▶ Task instructions
An exact copy of all the data, minus the images, is required.

(Object tracking records)
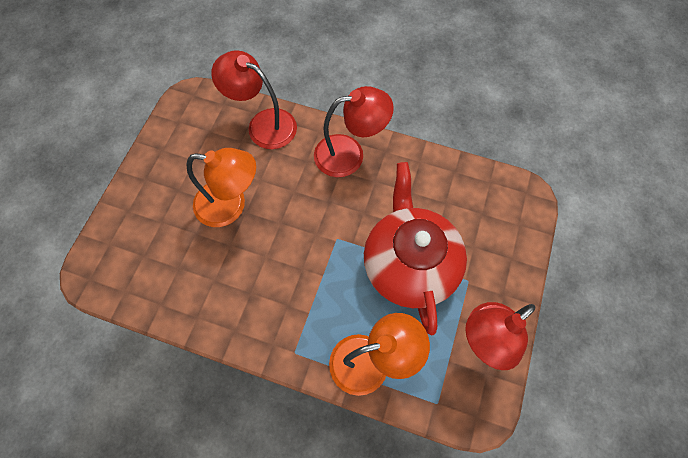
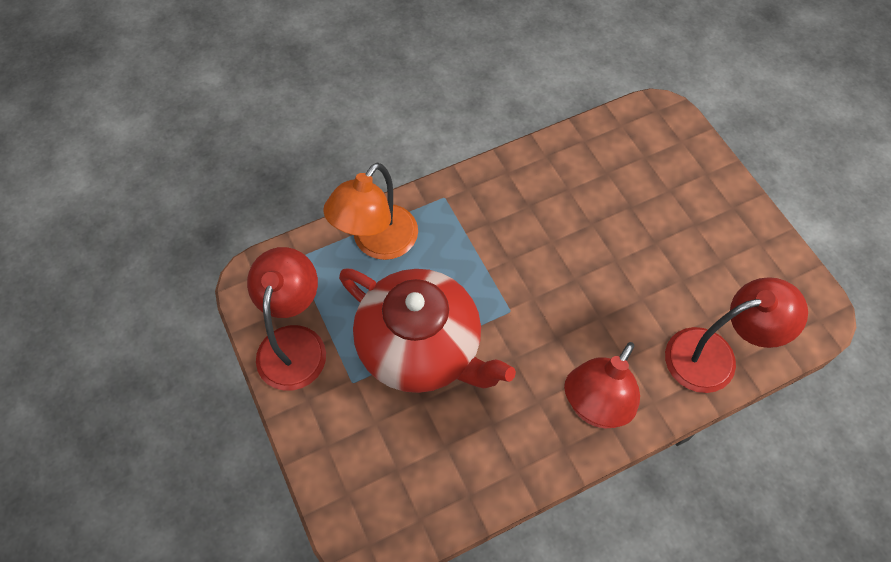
camera: 135 degrees right, 5 degrees down
(230, 205) = (635, 253): orange lamp -> none

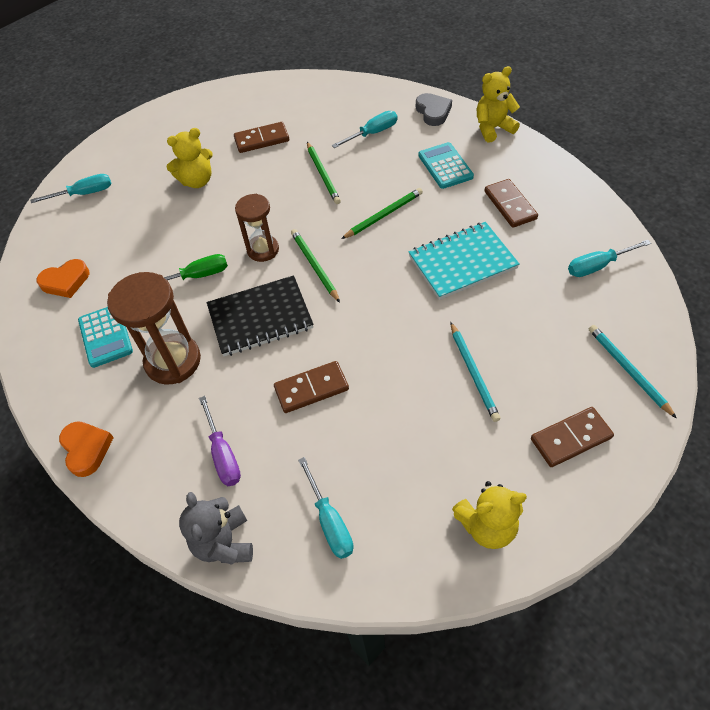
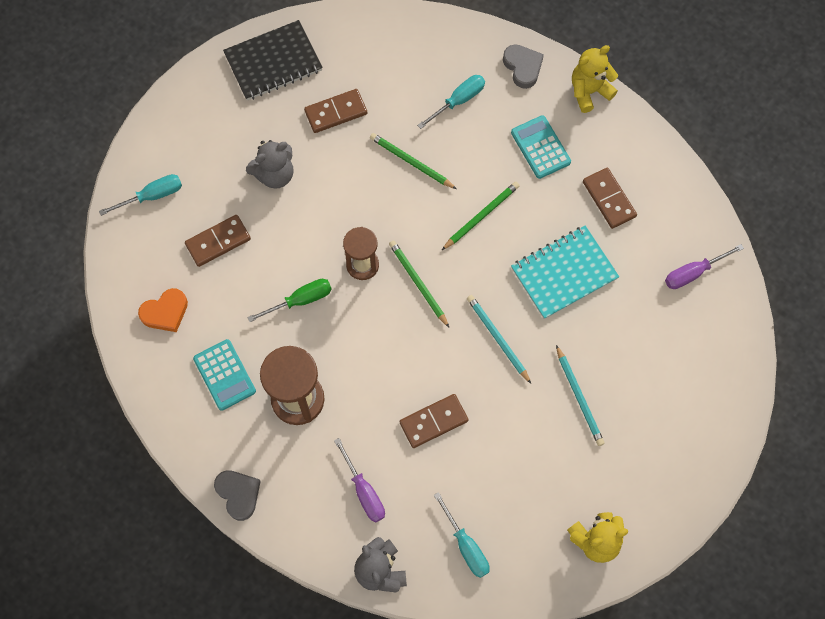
camera: 10 degrees left, 15 degrees up
(86, 449) = (238, 494): orange heart -> grey heart
(197, 181) = (274, 174): yellow teddy bear -> grey teddy bear
(260, 317) = (373, 347): black notebook -> black notebook (273, 62)
(323, 174) = (411, 162): green pencil -> green pencil turned 150 degrees clockwise
(571, 438) = (664, 457): brown domino -> brown domino (218, 242)
(597, 266) = (693, 273): turquoise screwdriver -> purple screwdriver
(628, 370) = (715, 387): turquoise pencil -> turquoise pencil (497, 338)

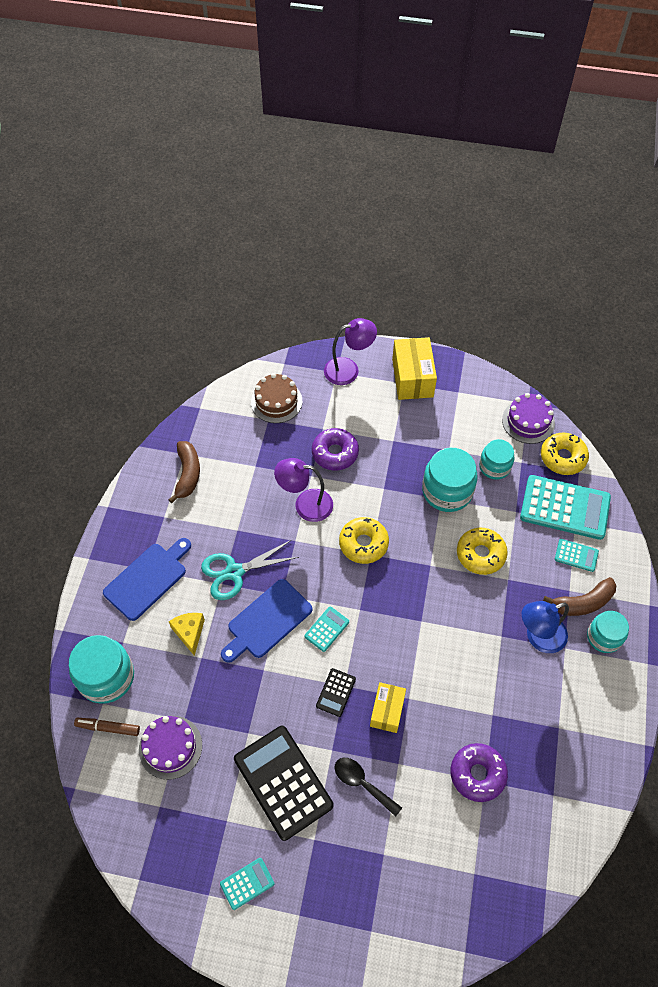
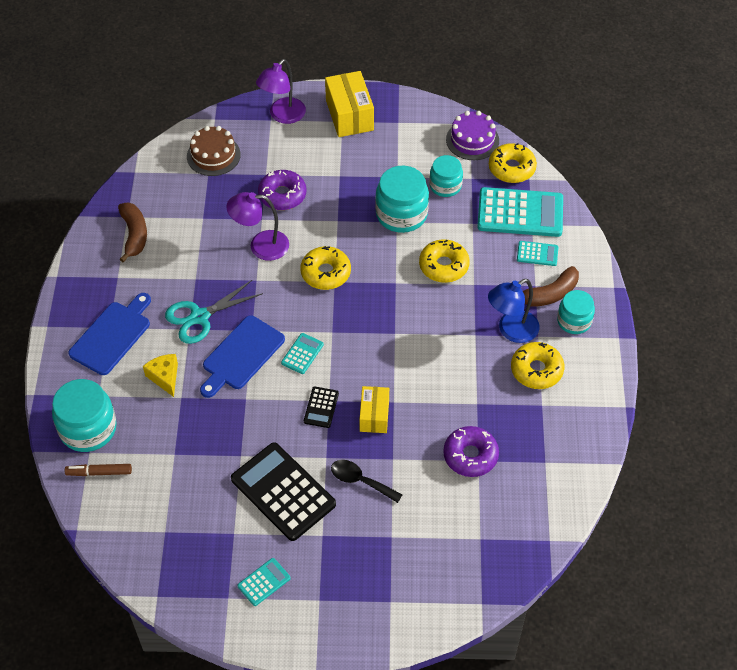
camera: 10 degrees left, 5 degrees down
(170, 747) = (165, 479): purple cake -> none
(348, 369) = (283, 116): purple lamp -> purple lamp turned 150 degrees clockwise
(558, 687) = (536, 370): none -> yellow donut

▶ Output below
camera: 135 degrees right, 5 degrees down
(230, 205) = (635, 253): orange lamp -> none

camera: 10 degrees left, 15 degrees up
(86, 449) = (238, 494): orange heart -> grey heart
(197, 181) = (274, 174): yellow teddy bear -> grey teddy bear
(260, 317) = (373, 347): black notebook -> black notebook (273, 62)
(323, 174) = (411, 162): green pencil -> green pencil turned 150 degrees clockwise
(571, 438) = (664, 457): brown domino -> brown domino (218, 242)
(597, 266) = (693, 273): turquoise screwdriver -> purple screwdriver
(628, 370) = (715, 387): turquoise pencil -> turquoise pencil (497, 338)

camera: 10 degrees left, 5 degrees down
(170, 747) = (165, 479): purple cake -> none
(348, 369) = (283, 116): purple lamp -> purple lamp turned 150 degrees clockwise
(558, 687) = (536, 370): none -> yellow donut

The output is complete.